**Problem description:**
Look below for the line with "none -> purple brick I12 level 1", then repeat it and all lines after it, exactly, minus any pictures.

**Information:**
┌──
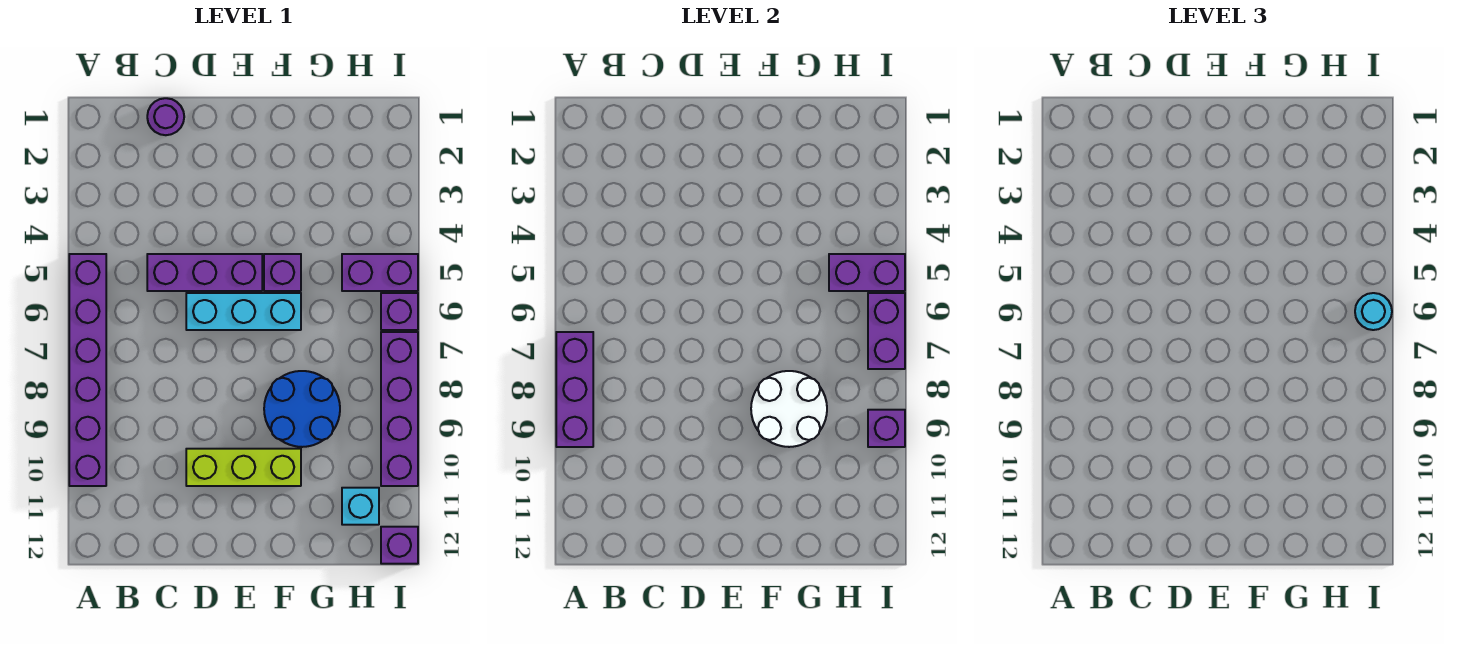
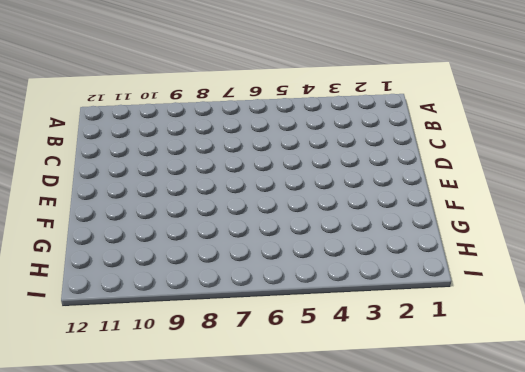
none -> purple brick A5:A10 level 1
none -> purple round brick C1 level 1
none -> purple brick C5:E5 level 1

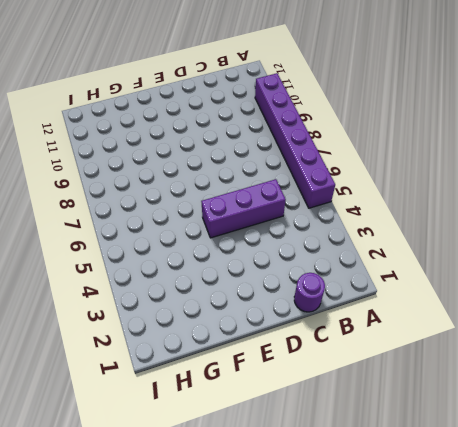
none -> cyan brick D6:F6 level 1
none -> lime brick D10:F10 level 1
none -> purple brick F5 level 1

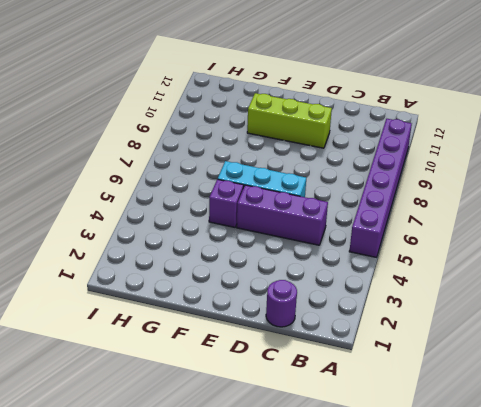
none -> blue round brick F8:G9 level 1
none -> purple brick H5:I5 level 1
none -> cyan brick H11 level 1

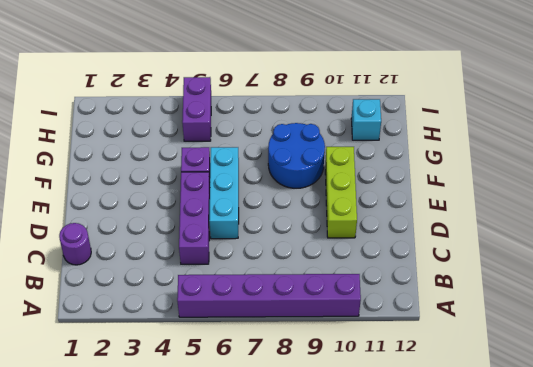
none -> purple brick I6 level 1
none -> purple brick I7:I10 level 1
none -> purple brick I12 level 1

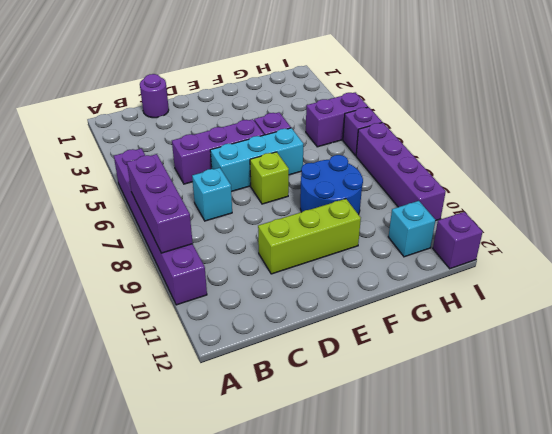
cyan brick C7 level 1 -> none
lime brick E7 level 1 -> none
none -> white round brick F8:G9 level 2
none -> purple brick H5:I5 level 2
none -> purple brick I6:I7 level 2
└──
**Task output:**
none -> purple brick I12 level 1

cyan brick C7 level 1 -> none
lime brick E7 level 1 -> none
none -> white round brick F8:G9 level 2
none -> purple brick H5:I5 level 2
none -> purple brick I6:I7 level 2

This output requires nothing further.